**TASK STATEMENT**
Take the line that contains "VR202: 100k (COM, n4, wiper n6) -> none" and every line below it to the end of the entries, and give them again exactly, leaving out any pictures.

**INFORMATION PROVIDED**
*** Block opens ***

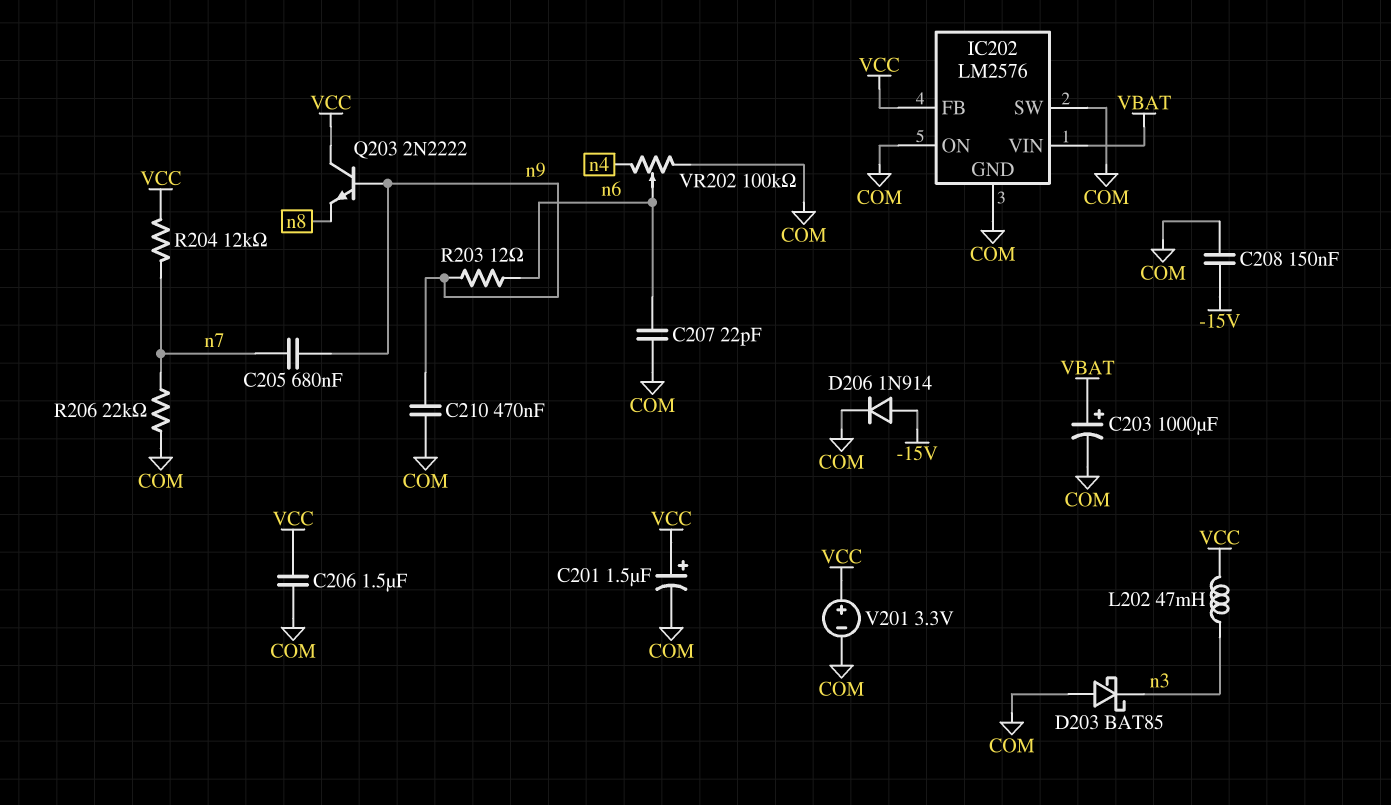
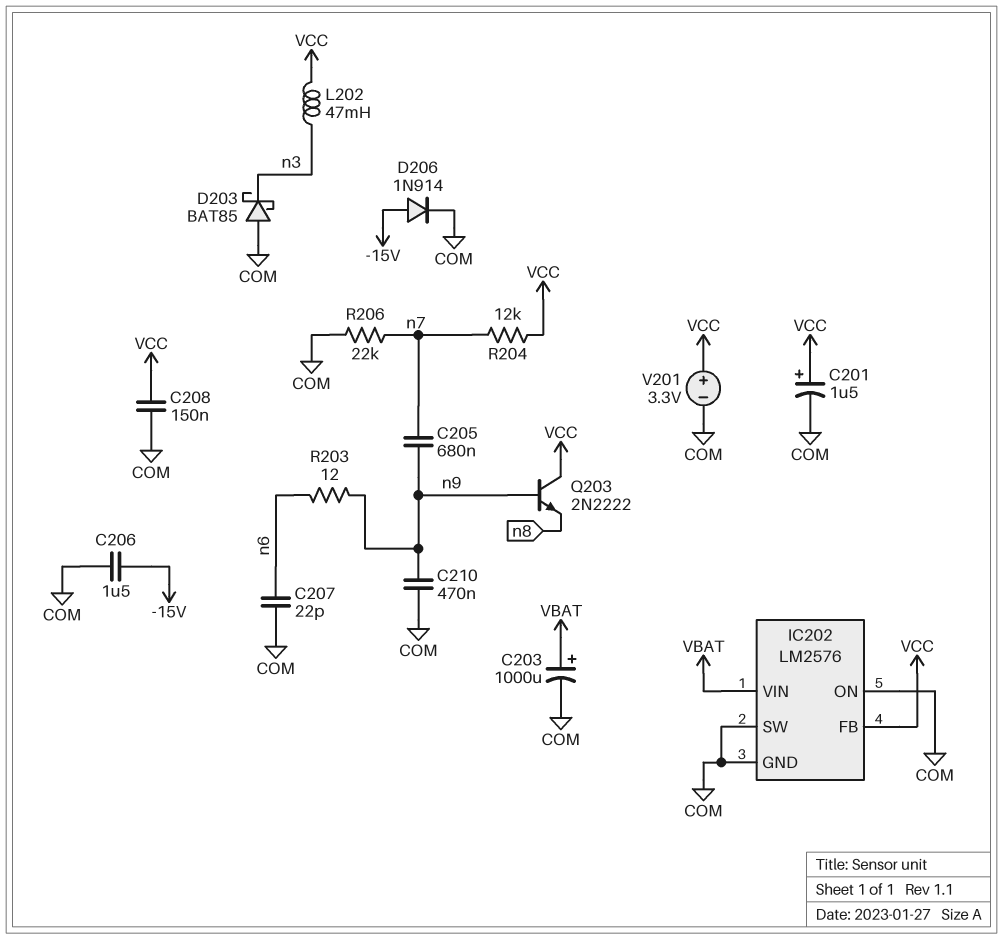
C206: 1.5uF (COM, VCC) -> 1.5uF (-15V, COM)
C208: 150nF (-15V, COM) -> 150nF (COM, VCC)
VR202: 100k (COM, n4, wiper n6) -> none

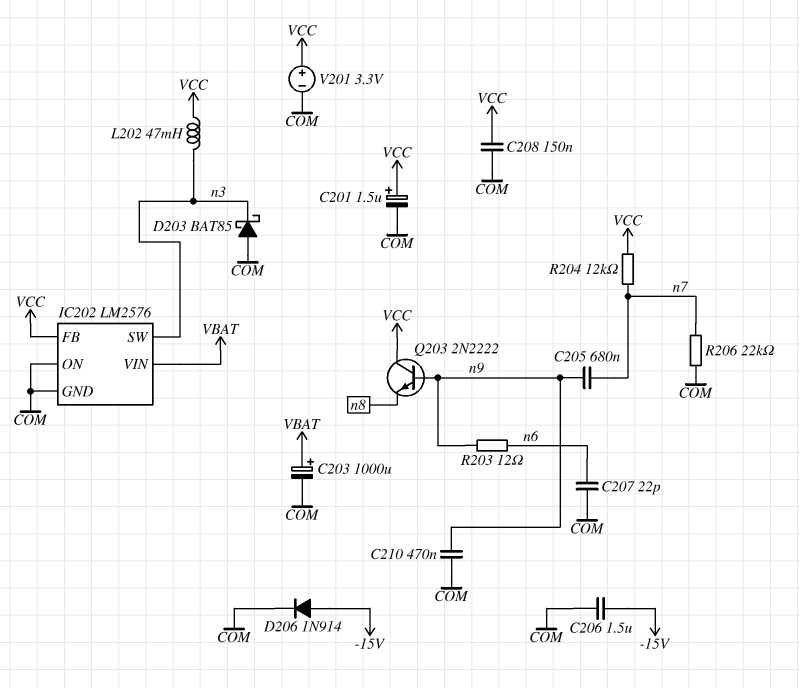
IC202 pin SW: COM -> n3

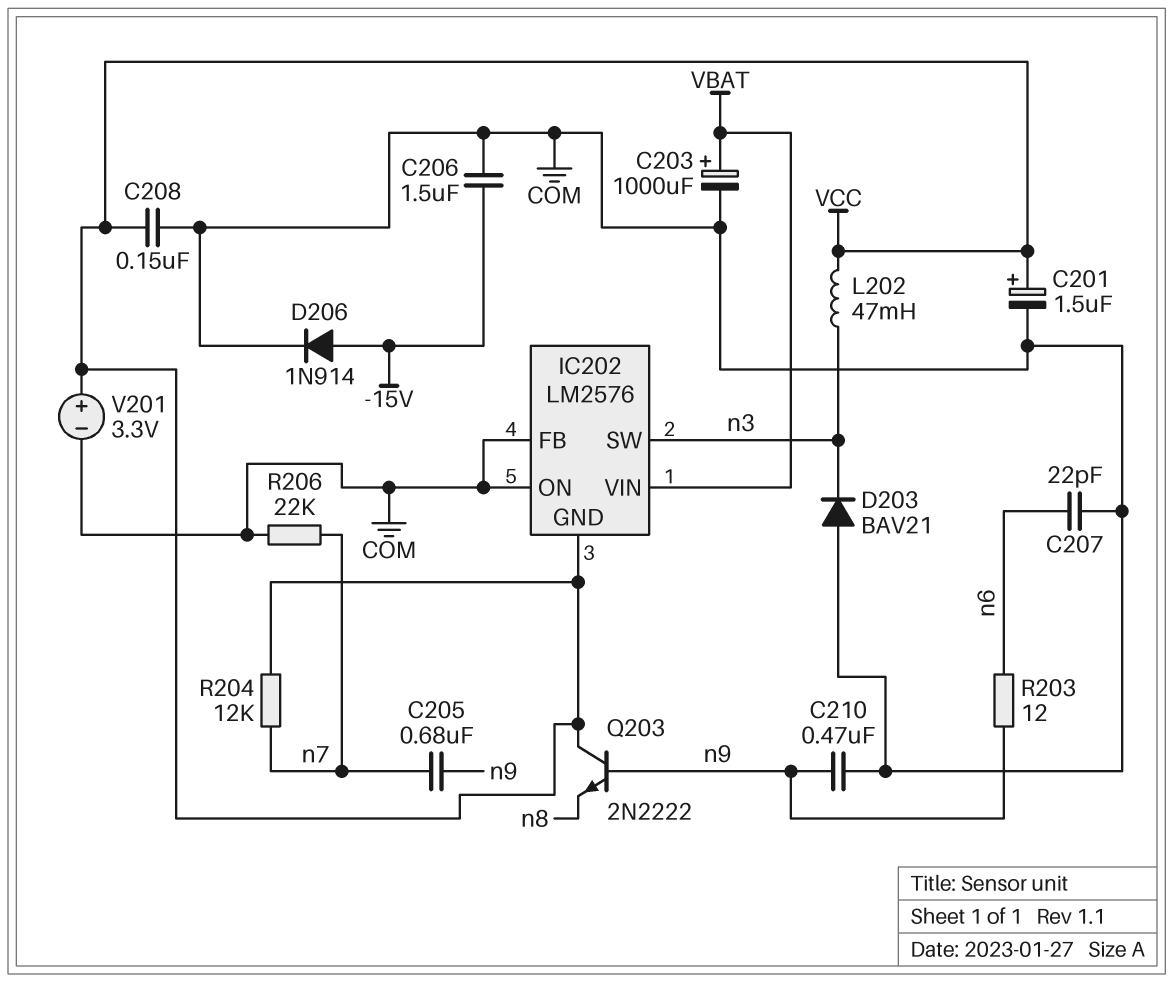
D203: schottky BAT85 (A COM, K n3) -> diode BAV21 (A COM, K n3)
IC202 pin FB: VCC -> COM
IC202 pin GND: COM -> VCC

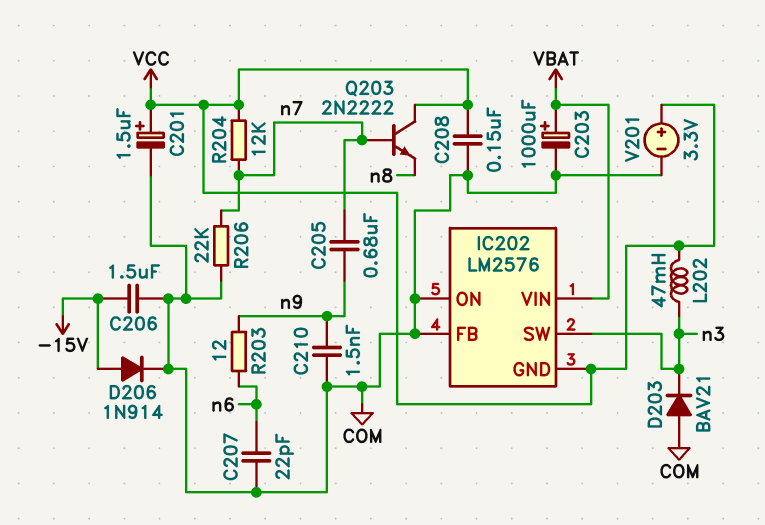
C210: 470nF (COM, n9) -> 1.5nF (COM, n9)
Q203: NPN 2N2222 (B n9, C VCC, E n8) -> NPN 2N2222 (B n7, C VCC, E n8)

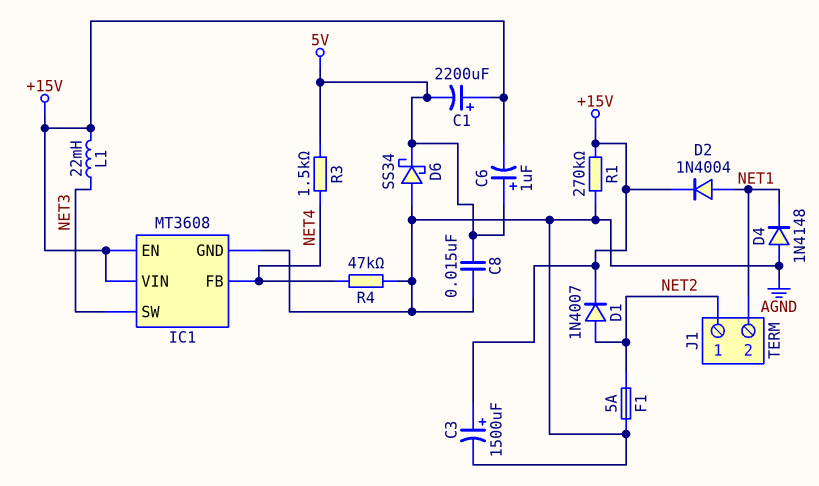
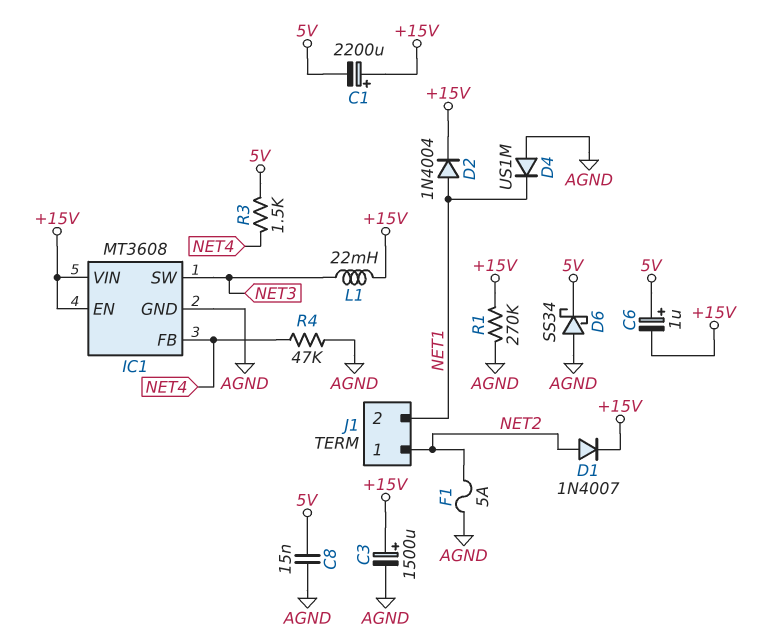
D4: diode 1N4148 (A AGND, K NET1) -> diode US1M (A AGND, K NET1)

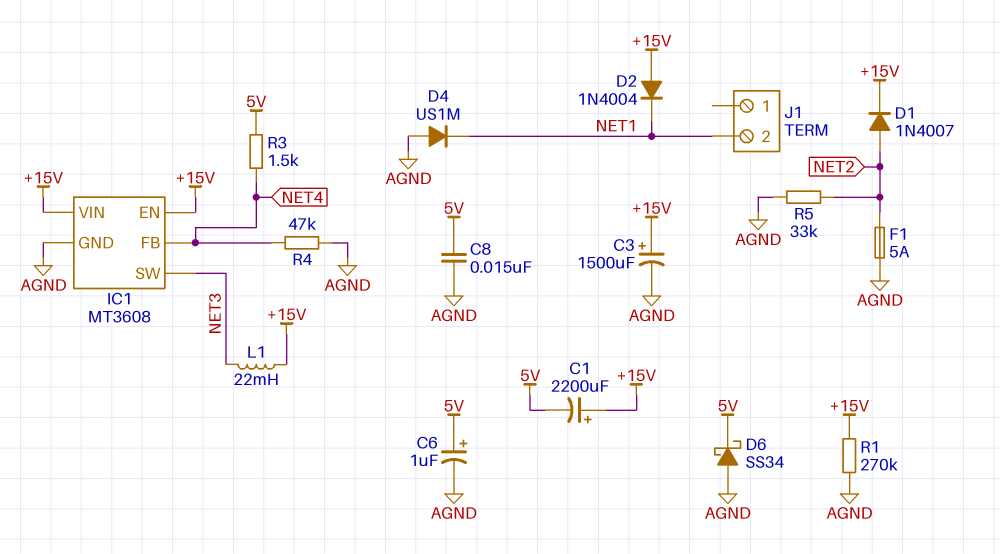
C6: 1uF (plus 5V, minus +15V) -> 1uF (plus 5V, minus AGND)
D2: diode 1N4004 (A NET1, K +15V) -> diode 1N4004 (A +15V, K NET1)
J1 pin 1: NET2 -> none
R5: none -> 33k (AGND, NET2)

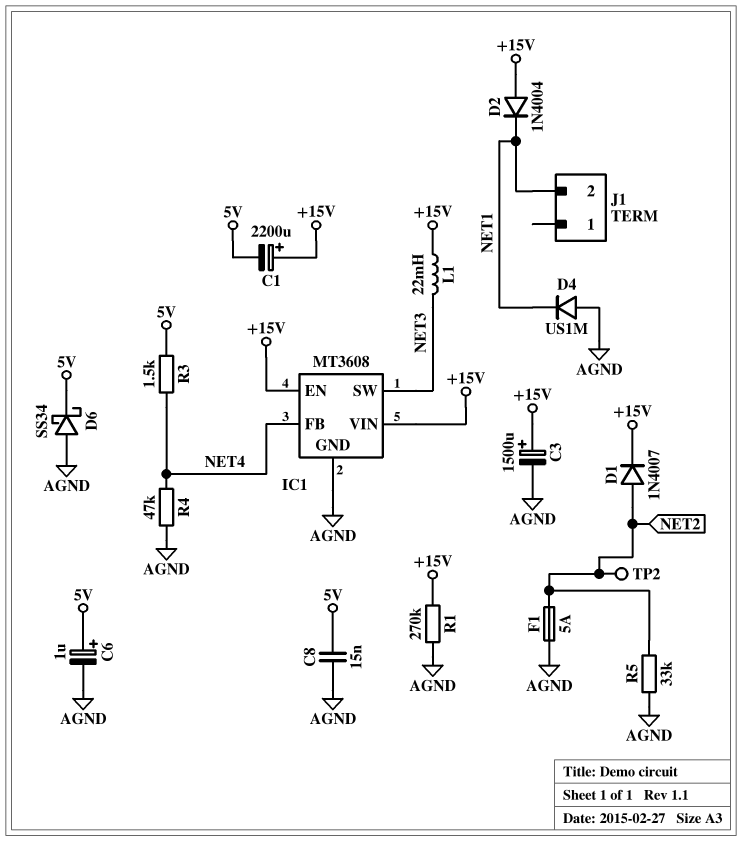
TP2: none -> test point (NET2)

*** Block closes ***

**WORKED SOLUTION**
VR202: 100k (COM, n4, wiper n6) -> none

IC202 pin SW: COM -> n3

D203: schottky BAT85 (A COM, K n3) -> diode BAV21 (A COM, K n3)
IC202 pin FB: VCC -> COM
IC202 pin GND: COM -> VCC

C210: 470nF (COM, n9) -> 1.5nF (COM, n9)
Q203: NPN 2N2222 (B n9, C VCC, E n8) -> NPN 2N2222 (B n7, C VCC, E n8)

D4: diode 1N4148 (A AGND, K NET1) -> diode US1M (A AGND, K NET1)

C6: 1uF (plus 5V, minus +15V) -> 1uF (plus 5V, minus AGND)
D2: diode 1N4004 (A NET1, K +15V) -> diode 1N4004 (A +15V, K NET1)
J1 pin 1: NET2 -> none
R5: none -> 33k (AGND, NET2)

TP2: none -> test point (NET2)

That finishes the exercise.